For each line of the material, check for the string "triangle"; then state how many lines had it, giving only the number.

▸ Available data:
········
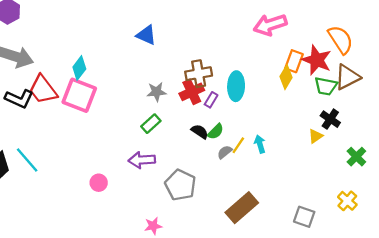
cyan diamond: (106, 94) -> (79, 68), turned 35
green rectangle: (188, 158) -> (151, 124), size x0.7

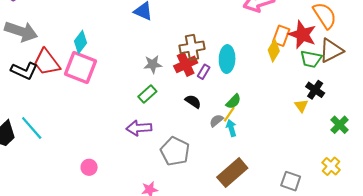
green semicircle: (216, 132) -> (233, 101), moved
yellow triangle: (316, 136) -> (301, 106), turned -32
cyan arrow: (260, 144) -> (231, 128), moved
pink circle: (99, 183) -> (89, 167), moved

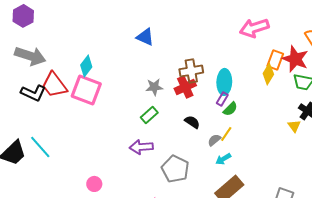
purple rectangle: (204, 72) -> (222, 99), moved
green semicircle: (233, 101) -> (230, 109), moved
cyan arrow: (231, 128) -> (223, 159), moved, turned -105

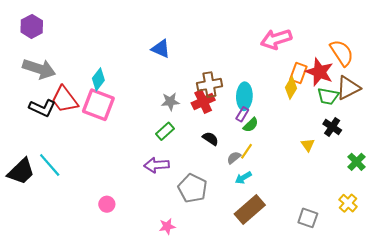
yellow triangle: (294, 126) -> (308, 145), moved

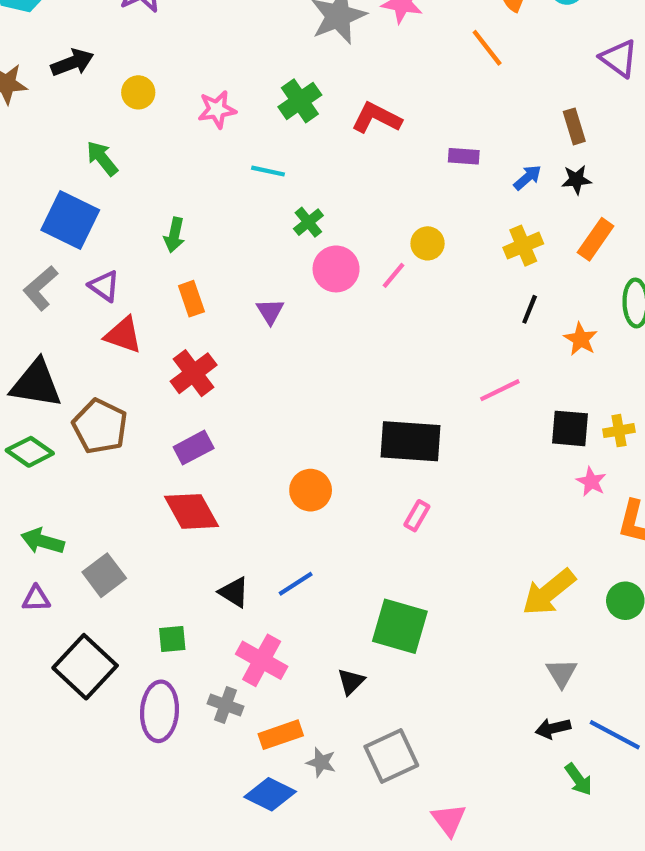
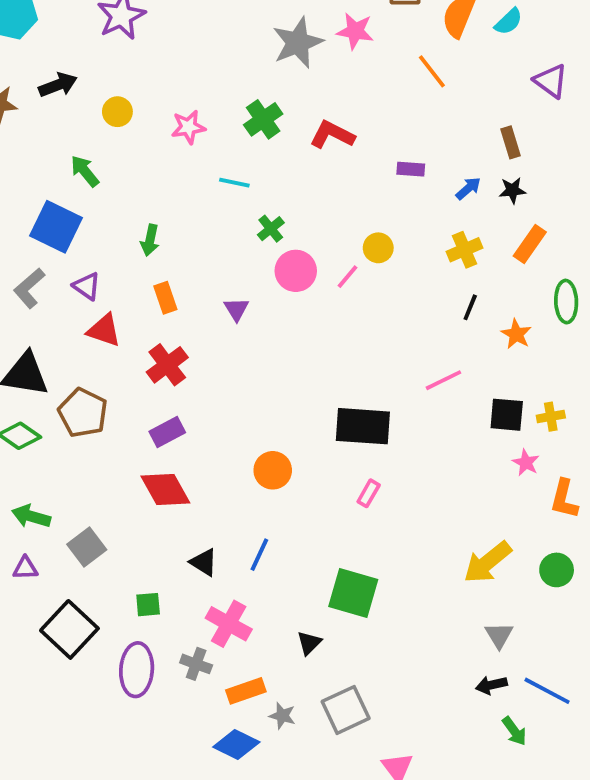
blue line: (296, 584) -> (259, 555), turned -32

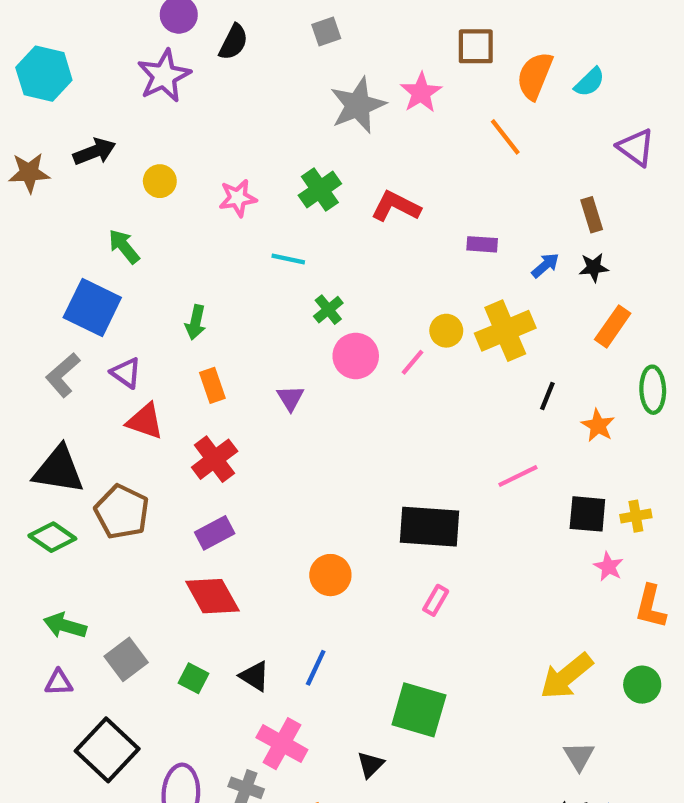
pink star: (355, 31) -> (421, 93), turned 30
yellow cross: (464, 250) -> (505, 331), moved, size x1.5
green square: (148, 605) -> (193, 678), moved, turned 32

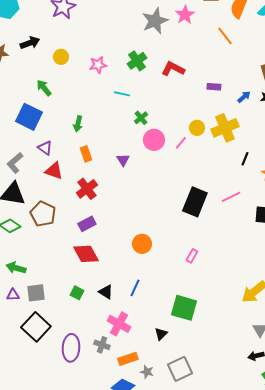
gray L-shape: (63, 375) -> (15, 163), moved
black rectangle: (429, 527) -> (195, 202), moved, turned -72
gray square: (126, 659) -> (36, 293), moved, turned 30

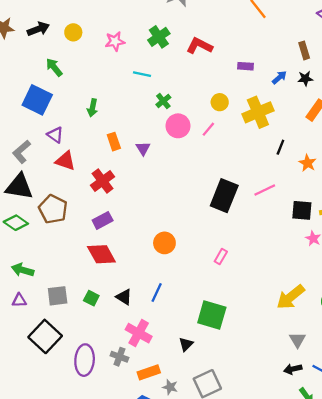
black arrow: (30, 43) -> (38, 29), moved
yellow circle: (197, 128) -> (220, 102), moved
orange rectangle: (86, 154) -> (114, 142), moved
gray square: (36, 293) -> (58, 296), moved

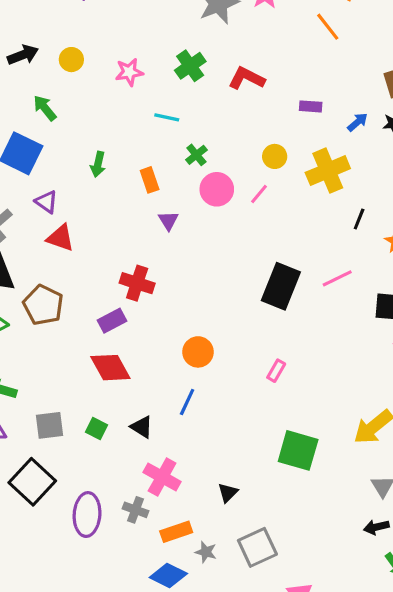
orange rectangle: (114, 142) -> (150, 180), moved
red cross: (103, 181) -> (137, 283), moved, turned -35
blue line: (157, 292) -> (187, 402), moved
green square: (212, 315) -> (298, 450), moved

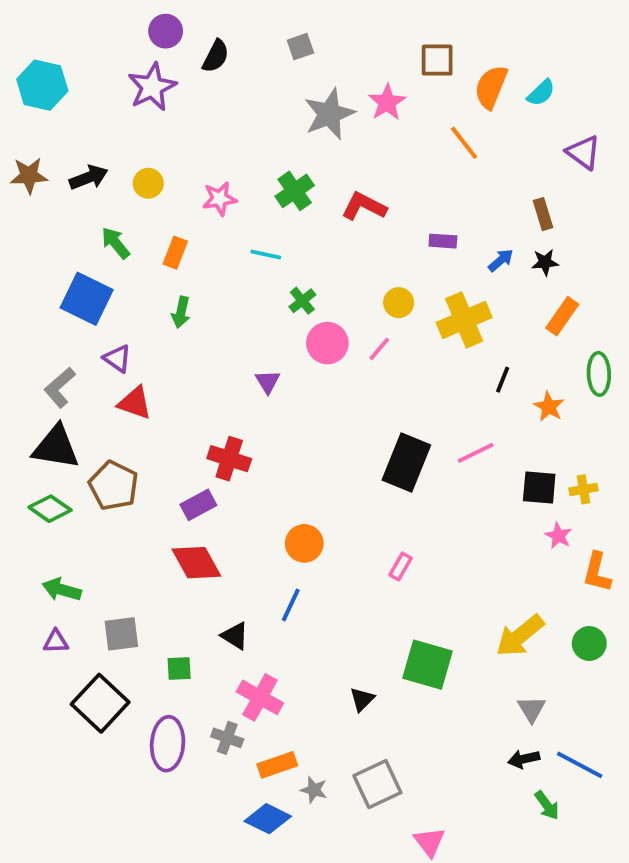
orange rectangle: (150, 180) -> (175, 253), moved, turned 40
green square: (96, 429) -> (179, 669), moved, turned -30
black triangle: (228, 493) -> (362, 699), moved

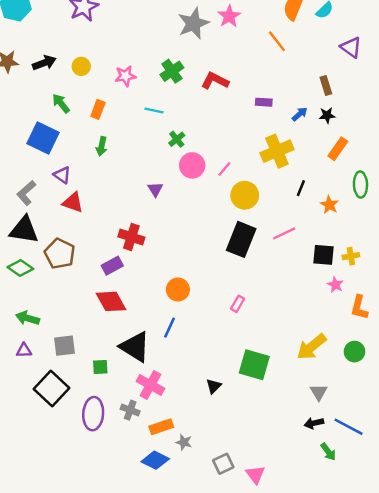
yellow circle: (399, 303) -> (245, 195), moved, size x1.5
black triangle: (235, 636) -> (135, 347), size x1.8
gray square: (377, 784) -> (223, 464), moved, size x0.7

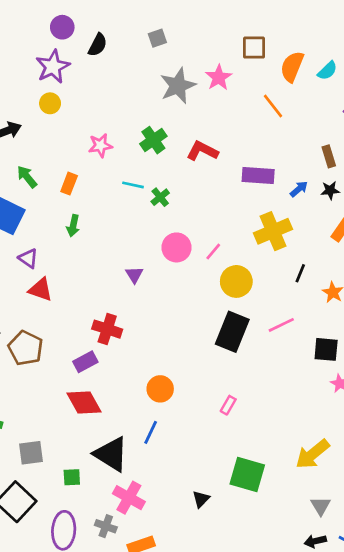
yellow circle: (81, 66) -> (50, 103), moved
purple rectangle: (264, 102) -> (258, 175), size x1.6
green cross: (177, 139) -> (160, 197), moved

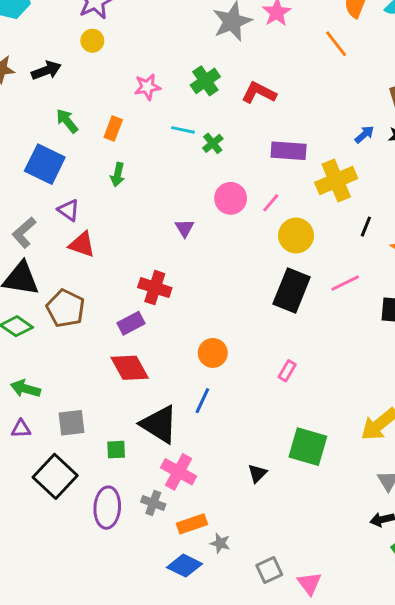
purple rectangle: (258, 175) -> (289, 151), moved

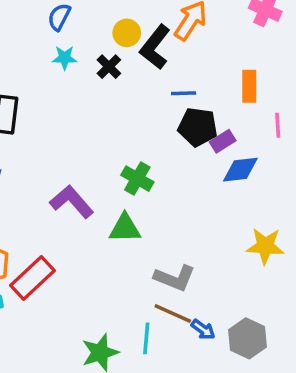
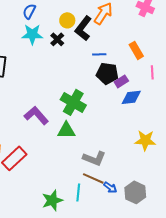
cyan star: (65, 58) -> (32, 34), size x1.5
orange rectangle: (249, 86) -> (136, 50), turned -30
green cross: (137, 179) -> (73, 102), size x1.4

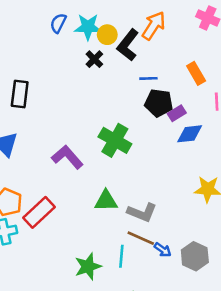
cyan star: (32, 34) -> (88, 27), moved
green triangle: (66, 130) -> (106, 201), moved

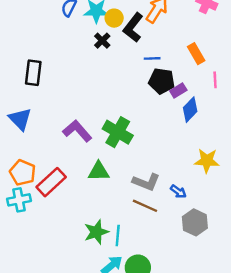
blue diamond: (190, 134) -> (190, 110), turned -40
green cross: (115, 140) -> (118, 132), moved
green triangle: (106, 201) -> (99, 171), moved
blue arrow: (163, 250) -> (178, 192), moved
cyan line: (121, 256) -> (118, 236), moved

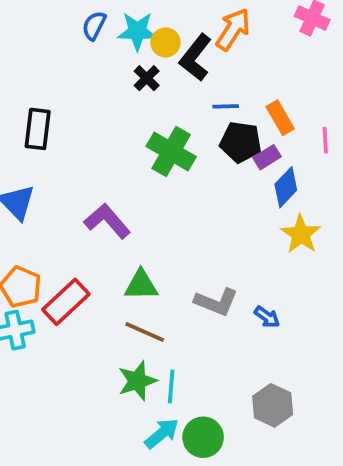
orange rectangle: (196, 54) -> (280, 118), moved
green cross: (118, 132) -> (171, 152), moved
yellow star: (207, 161) -> (301, 234), moved, turned 30
brown line: (145, 206) -> (145, 332), moved
gray hexagon: (195, 222) -> (273, 405), moved

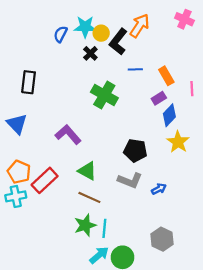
blue semicircle: (94, 26) -> (61, 34), moved
black pentagon: (241, 142) -> (135, 151), moved
green triangle: (141, 285) -> (87, 171), turned 30
blue arrow: (267, 317) -> (159, 189), turned -64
········
▸ Exercise answer:
7